[Coordinate-based object records]
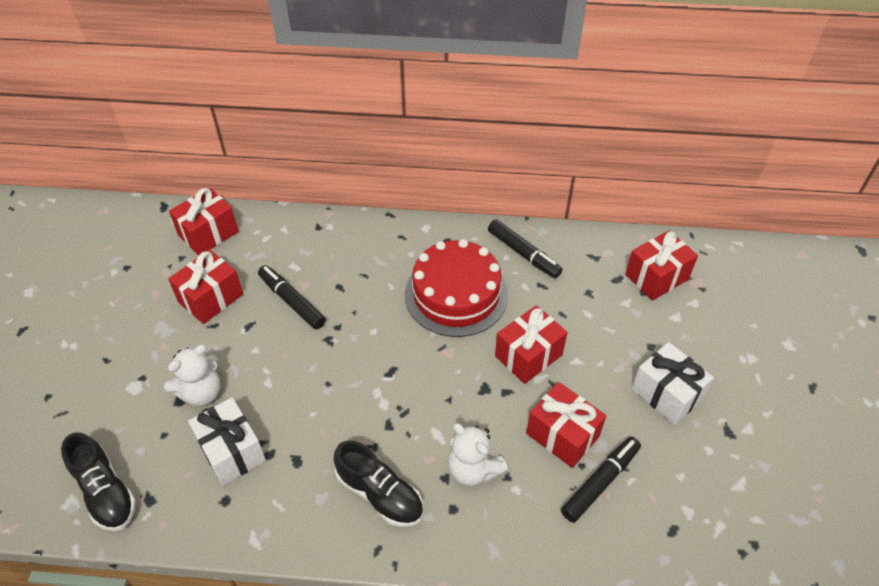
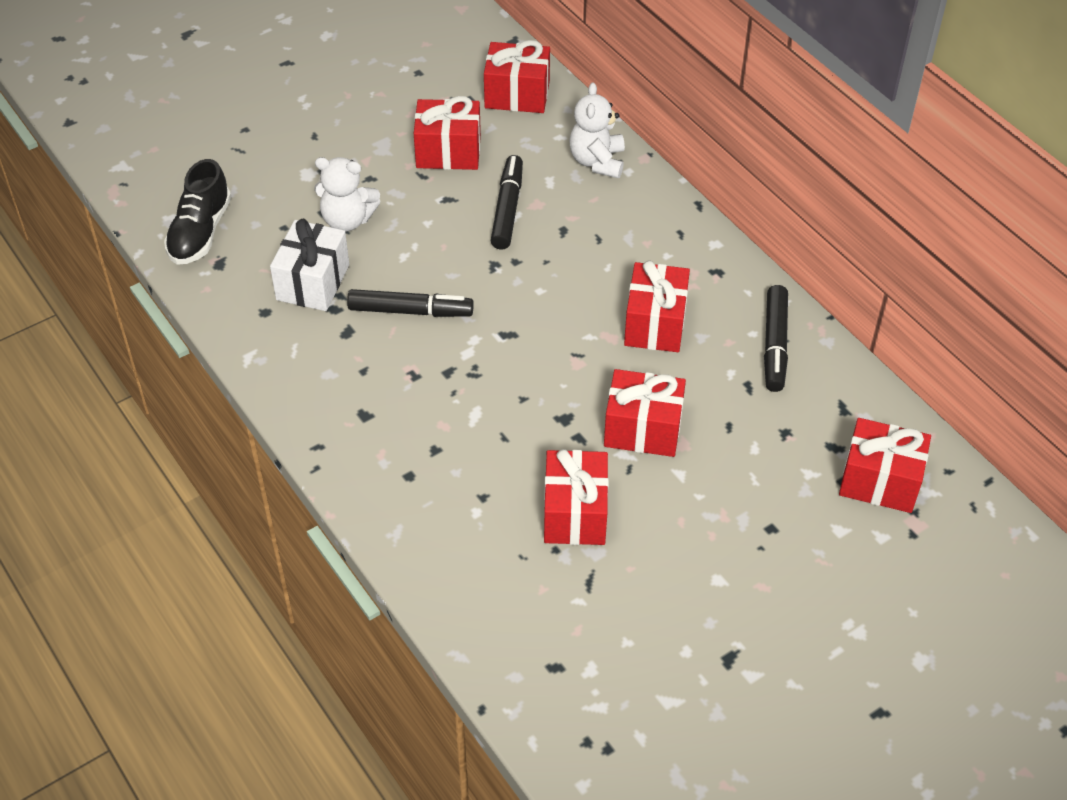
camera: 50 degrees right, 0 degrees up
black shoe [334,441,423,527] -> none
red cake [405,239,508,337] -> red gift [624,260,690,352]
white teddy bear [448,423,508,486] -> white teddy bear moved to [569,82,625,178]
black marker [561,437,641,523] -> black marker moved to [347,289,474,317]
white gift [631,342,714,425] -> none

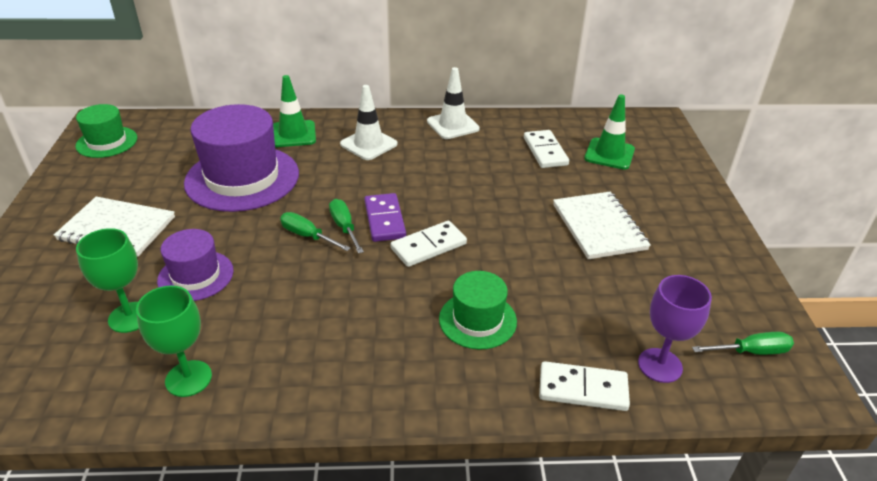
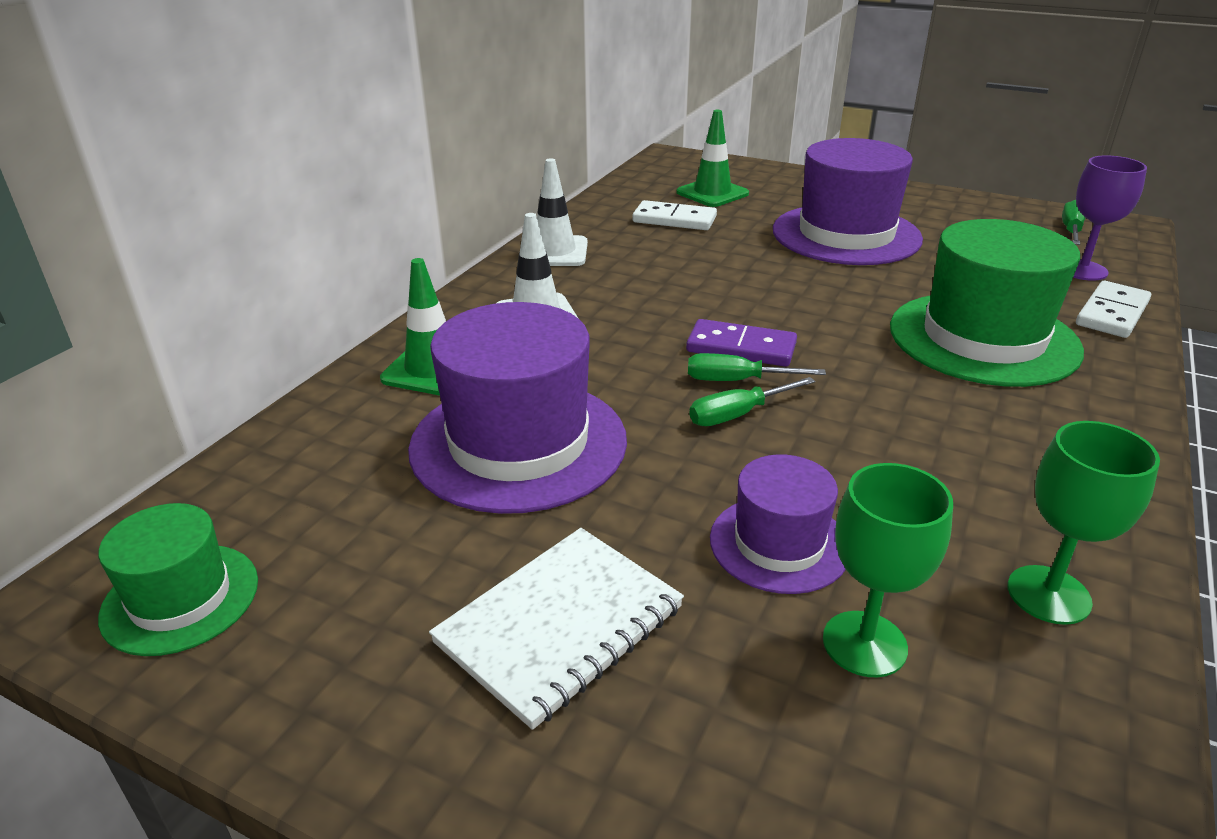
camera: 60 degrees left, 5 degrees down
white domino [391,221,467,267] -> none
green hat [439,271,517,350] -> green hat [890,219,1084,387], size x1.81
white notebook [553,192,651,259] -> purple hat [773,138,923,265]

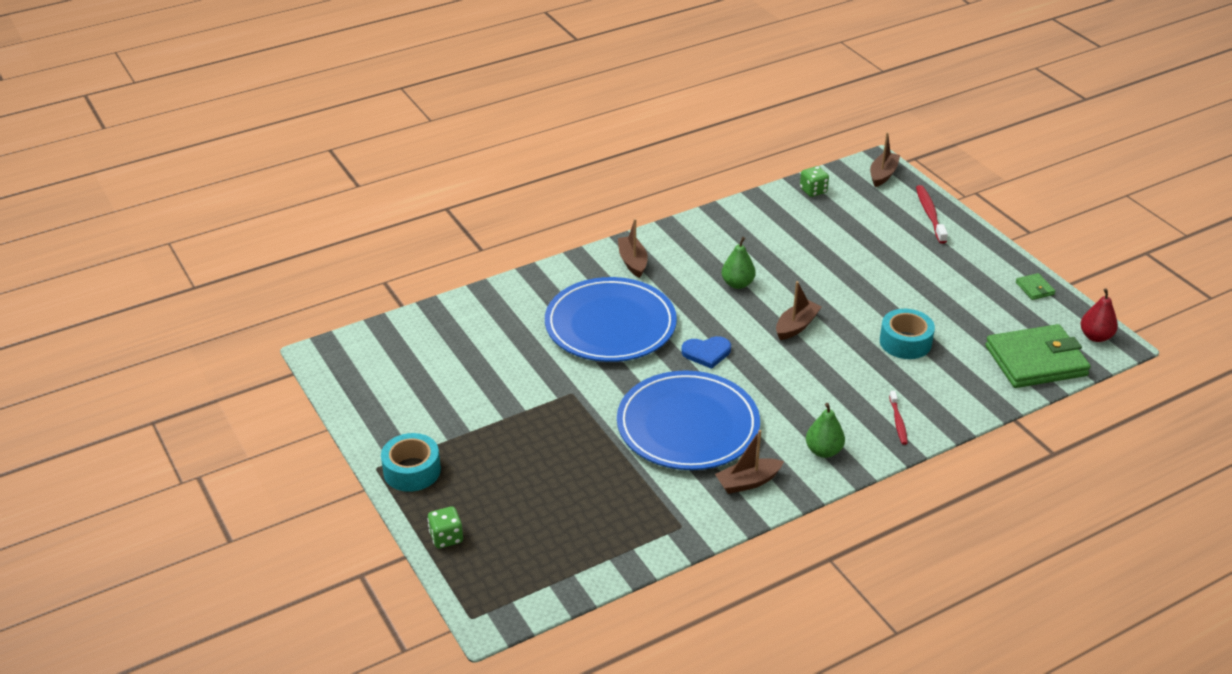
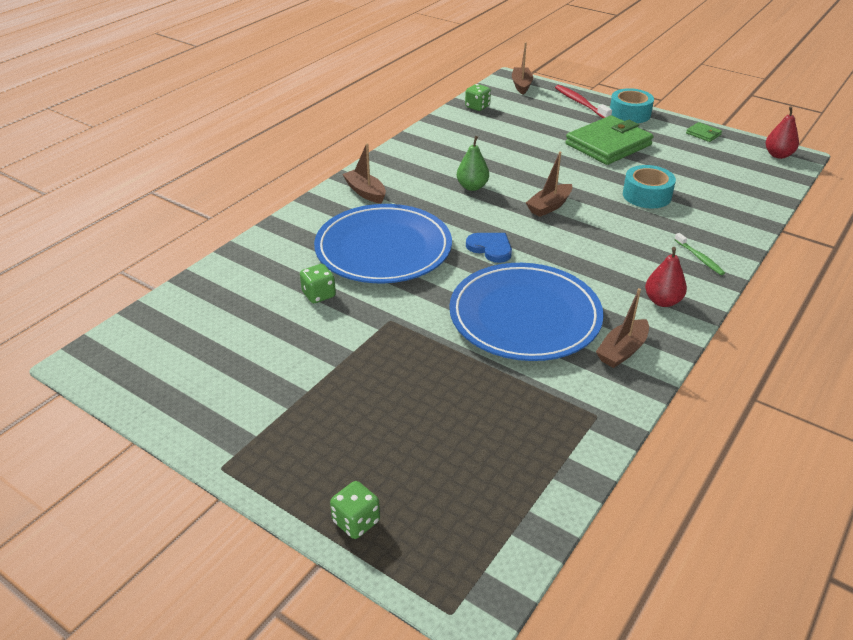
camera: 25 degrees left, 0 degrees up
turquoise tape [381,433,441,492] -> turquoise tape moved to [610,88,654,123]
blue heart [682,336,731,369] -> blue heart turned 105 degrees counterclockwise [466,233,512,263]
brown boat [776,281,822,340] -> brown boat turned 150 degrees counterclockwise [526,151,573,217]
green pear [806,403,845,458] -> red pear [645,247,687,307]
red toothbrush [889,391,908,445] -> green toothbrush [674,233,725,275]
green wallet [985,324,1091,388] -> green wallet moved to [566,115,653,165]
none -> green dice [300,264,336,303]

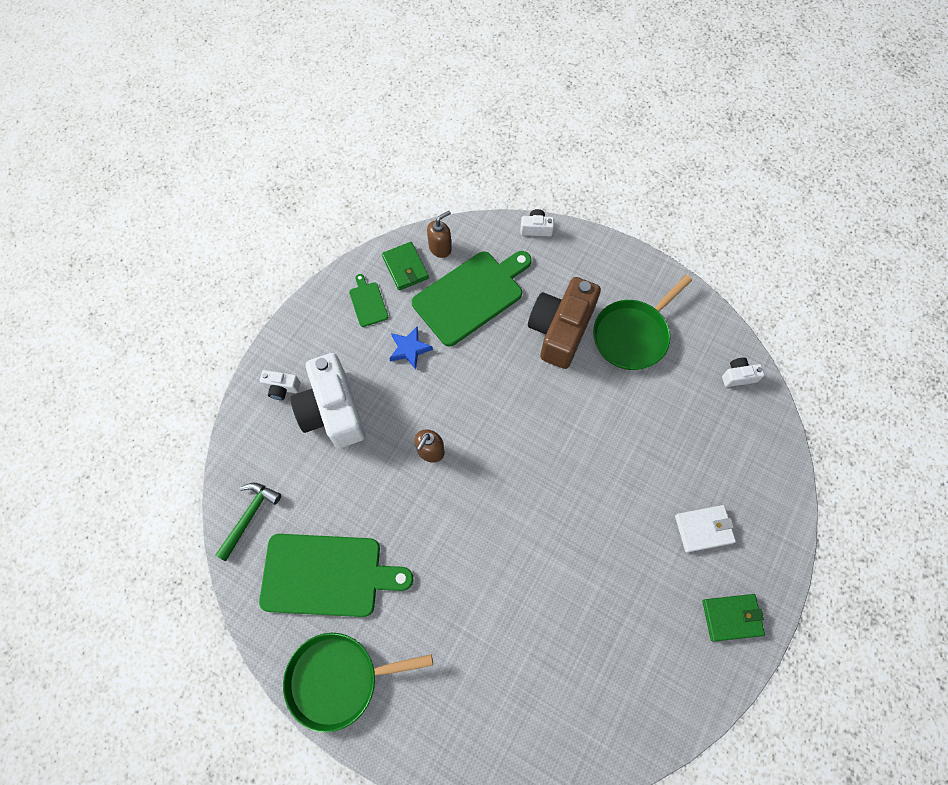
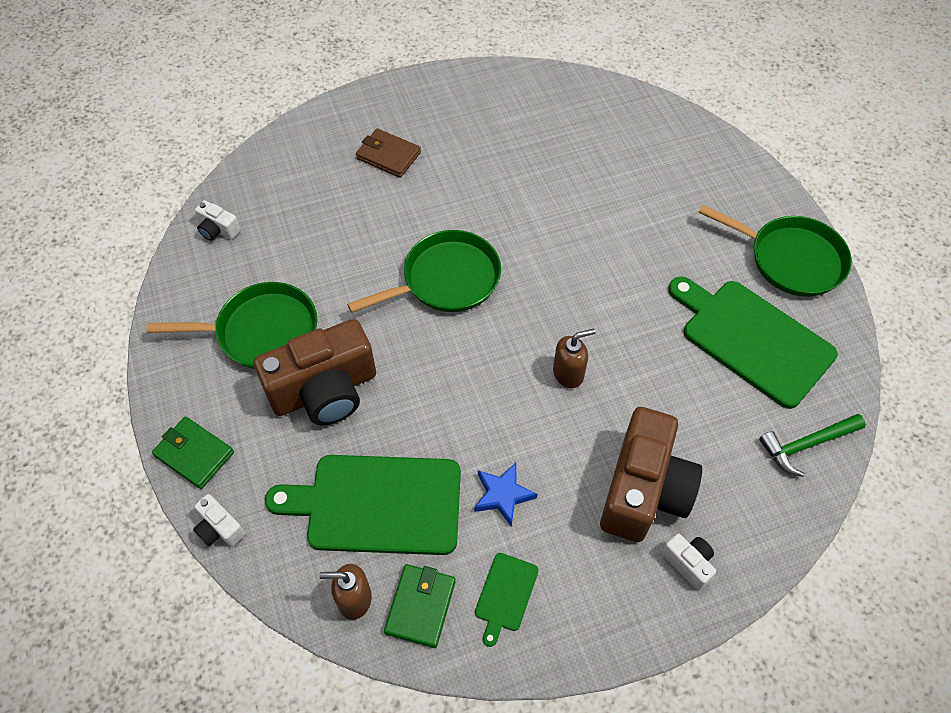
camera: 140 degrees left, 10 degrees down
white camera [290,353,366,448] -> brown camera [600,407,702,542]
white wallet [675,505,736,553] -> brown wallet [356,128,421,178]
green wallet [703,594,765,641] -> green wallet moved to [152,417,234,489]
none -> green pan [347,230,501,313]

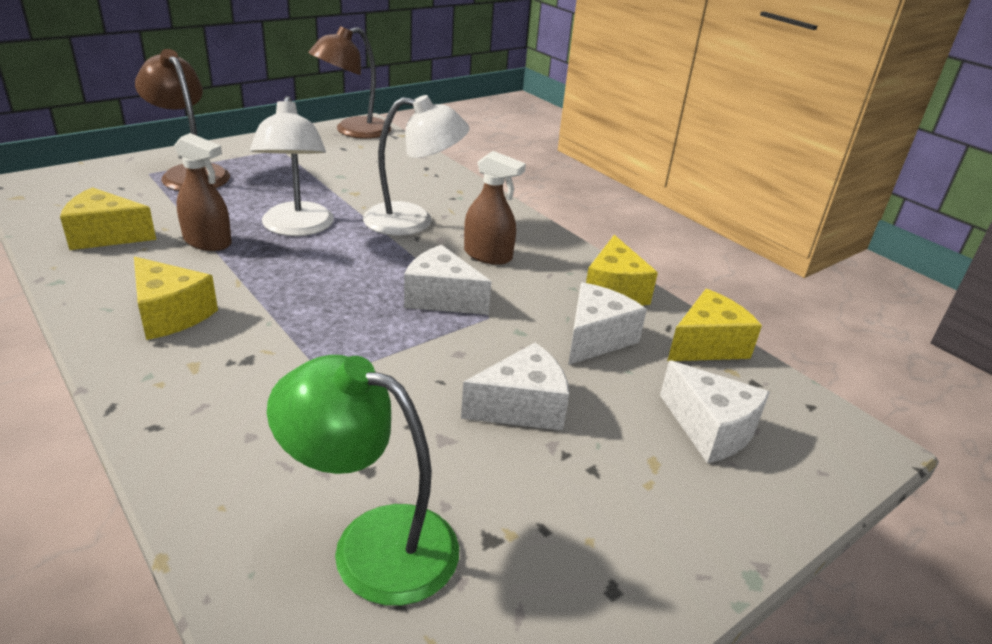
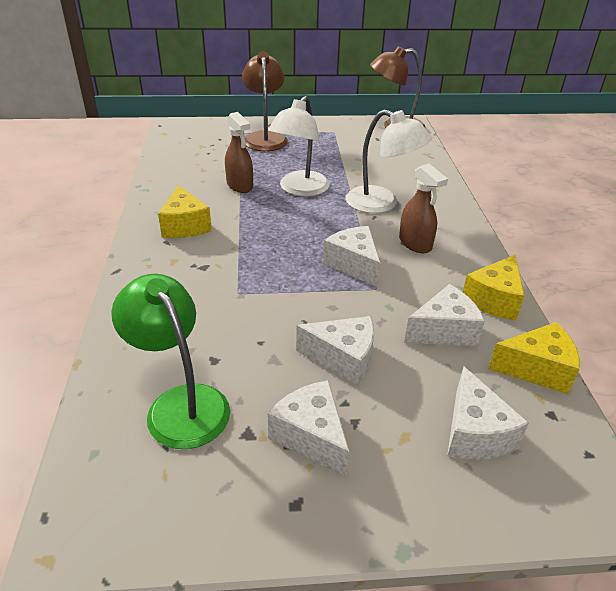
camera: 35 degrees right, 5 degrees up
yellow cheese [60,187,156,250] -> none
none -> white cheese [268,380,349,477]

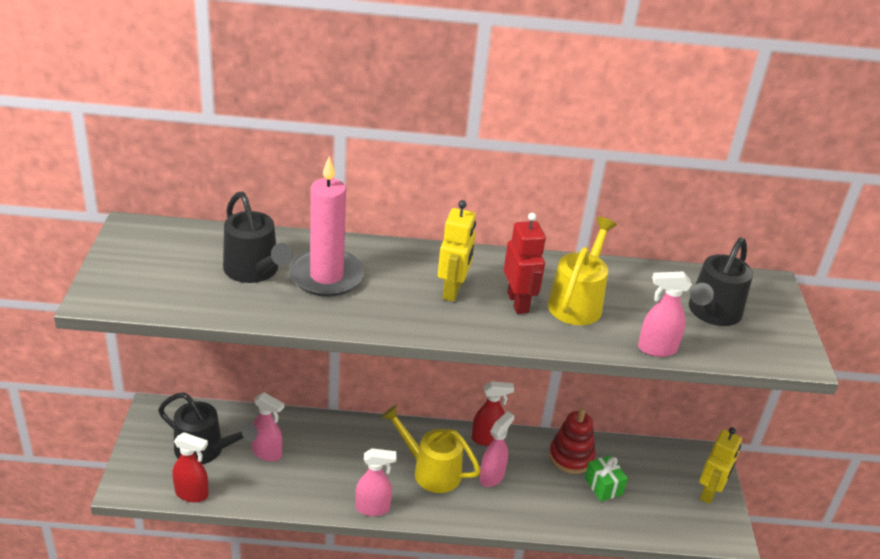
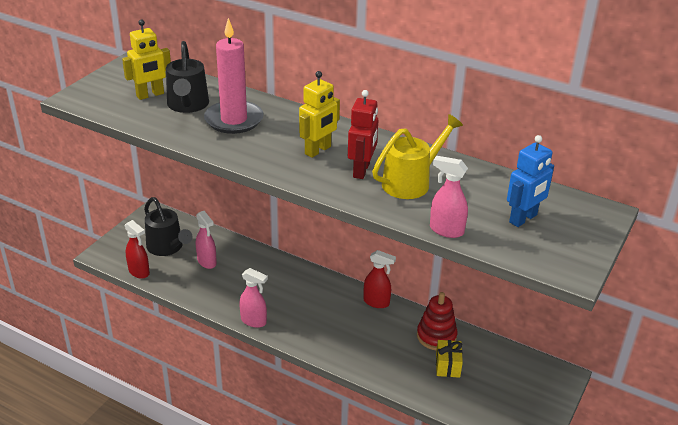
camera: 30 degrees right, 0 degrees up
yellow watering can [381,405,481,493] -> none
pink spray bottle [480,411,514,487] -> none
green gift [585,455,628,502] -> yellow gift [436,340,463,378]
black watering can [689,238,753,326] -> blue robot [507,135,554,227]
yellow robot [700,427,742,504] -> yellow robot moved to [122,20,171,100]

#### [Task objective]
Scan the records for the string "left" and report each line where it occurs.

#### [Answer for the task]
camera: 60 degrees left, 5 degrees down
camera: 25 degrees left, 0 degrees up
camera: 140 degrees left, 10 degrees down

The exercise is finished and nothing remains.